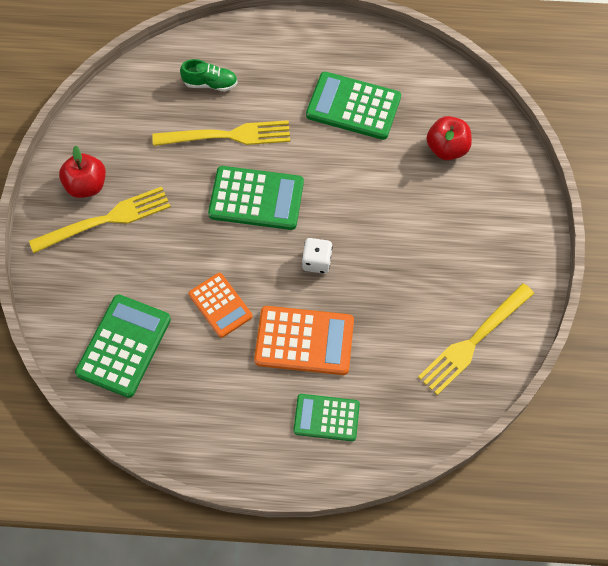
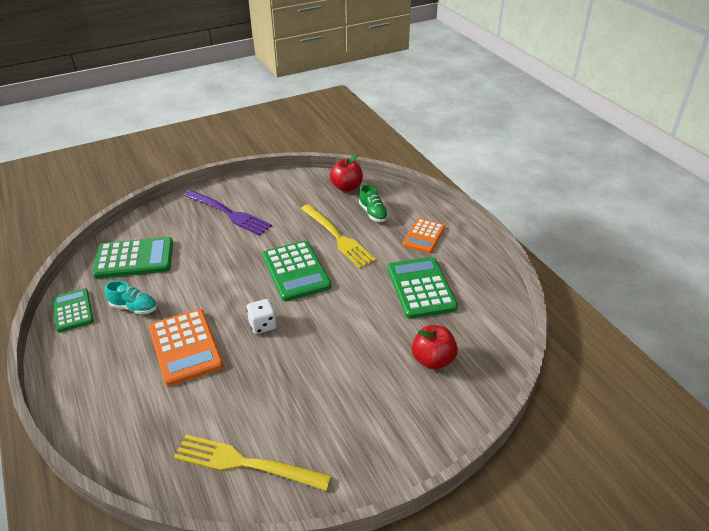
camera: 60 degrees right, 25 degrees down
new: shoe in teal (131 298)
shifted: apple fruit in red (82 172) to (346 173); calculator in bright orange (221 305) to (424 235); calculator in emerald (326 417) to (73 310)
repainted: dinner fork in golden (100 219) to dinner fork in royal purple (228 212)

> What you should do
Transcribe only these lines, exactly: the first line of the listing, every line after it, and the line with "shifted: apple fruit", where the copy ends. Include no picture.

> Result for this task
camera: 60 degrees right, 25 degrees down
new: shoe in teal (131 298)
shifted: apple fruit in red (82 172) to (346 173); calculator in bright orange (221 305) to (424 235); calculator in emerald (326 417) to (73 310)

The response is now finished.